EXERCISE BRIEF: In this exercise, copy exactly the lines from the one that contains "change=move; old=GREY DICE;" through the end of the entries below; pictures are not copied.

[Dataset items]
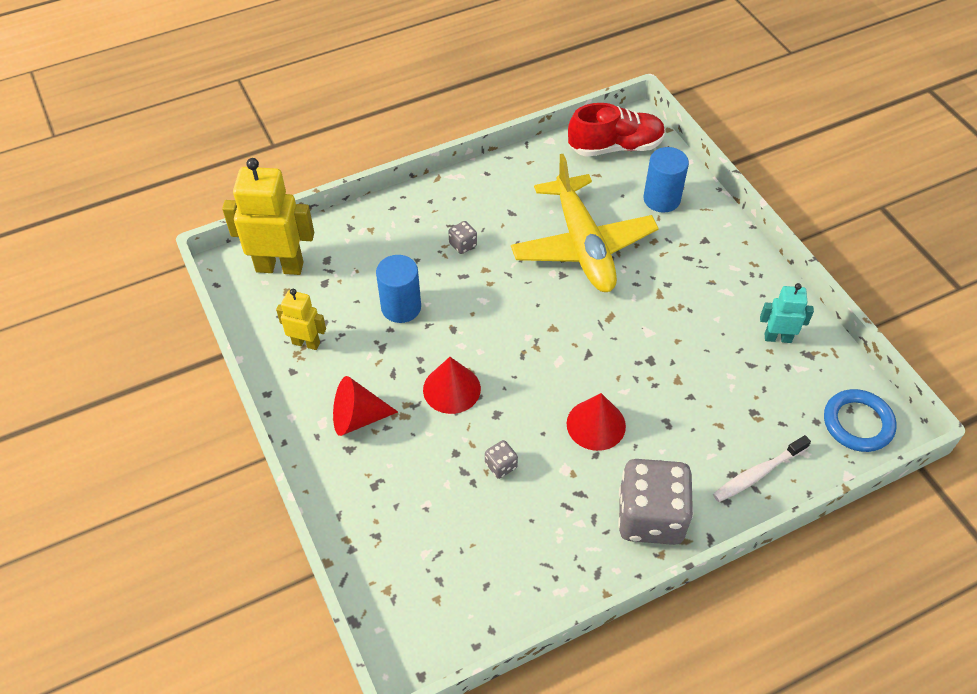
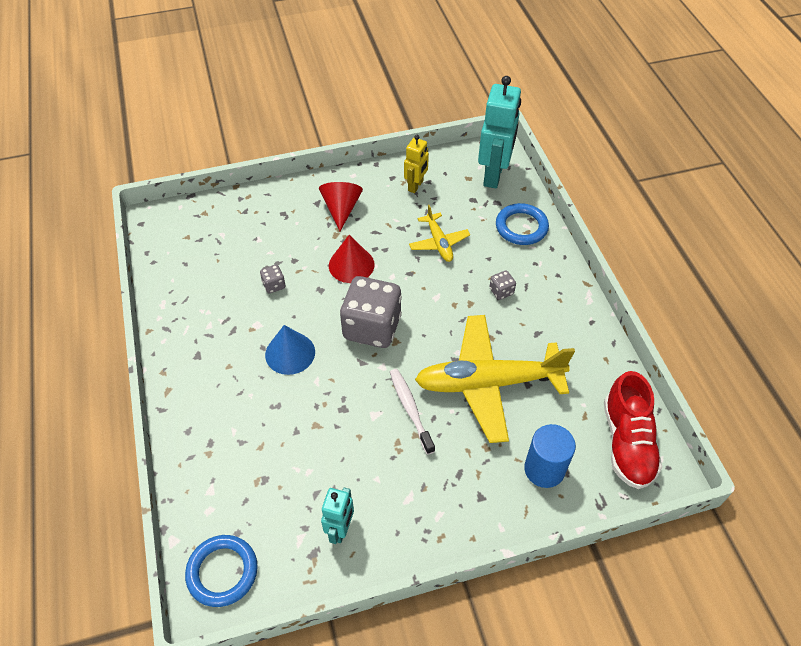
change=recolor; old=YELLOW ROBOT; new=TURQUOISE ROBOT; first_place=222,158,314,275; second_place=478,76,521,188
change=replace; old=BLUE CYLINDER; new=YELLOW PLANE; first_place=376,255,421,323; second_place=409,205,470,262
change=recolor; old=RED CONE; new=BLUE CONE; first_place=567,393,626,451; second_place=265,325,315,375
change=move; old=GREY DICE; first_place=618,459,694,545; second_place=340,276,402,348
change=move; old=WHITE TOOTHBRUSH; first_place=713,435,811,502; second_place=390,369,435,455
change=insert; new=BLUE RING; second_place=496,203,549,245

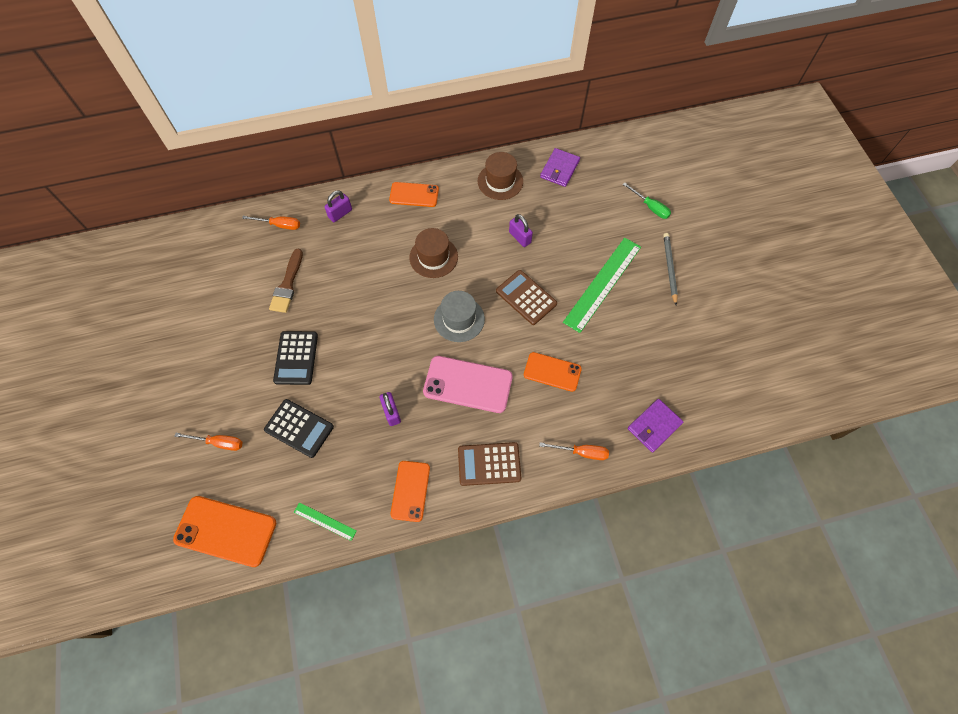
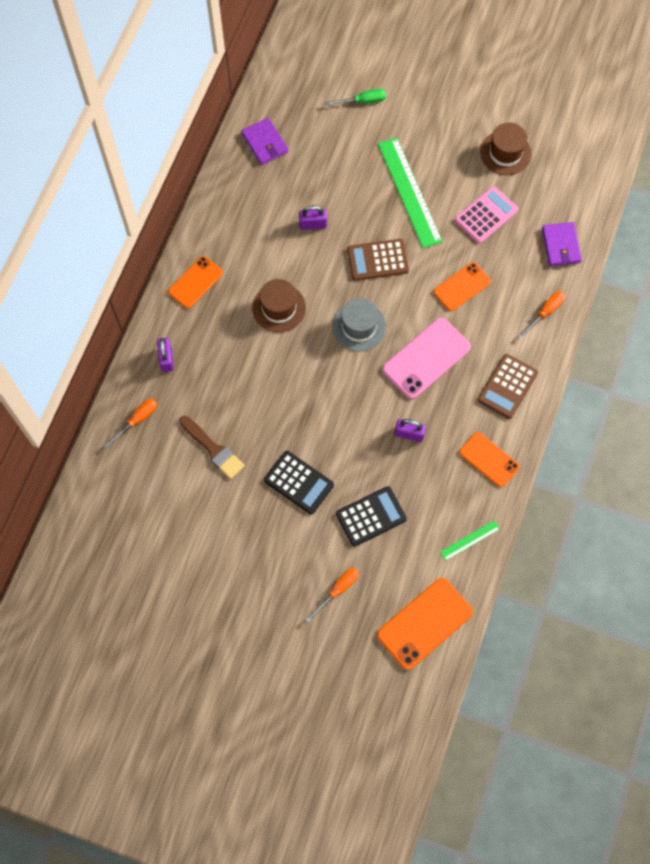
change=move; old=BROWN HAT; first_place=478,152,523,200; second_place=480,122,531,175
change=delete; old=GREY PENCIL; first_place=663,233,678,305
change=insert; new=PINK CALCULATOR; second_place=455,186,519,243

ANSWER BOX:
change=move; old=GREY DICE; first_place=618,459,694,545; second_place=340,276,402,348
change=move; old=WHITE TOOTHBRUSH; first_place=713,435,811,502; second_place=390,369,435,455
change=insert; new=BLUE RING; second_place=496,203,549,245

change=move; old=BROWN HAT; first_place=478,152,523,200; second_place=480,122,531,175
change=delete; old=GREY PENCIL; first_place=663,233,678,305
change=insert; new=PINK CALCULATOR; second_place=455,186,519,243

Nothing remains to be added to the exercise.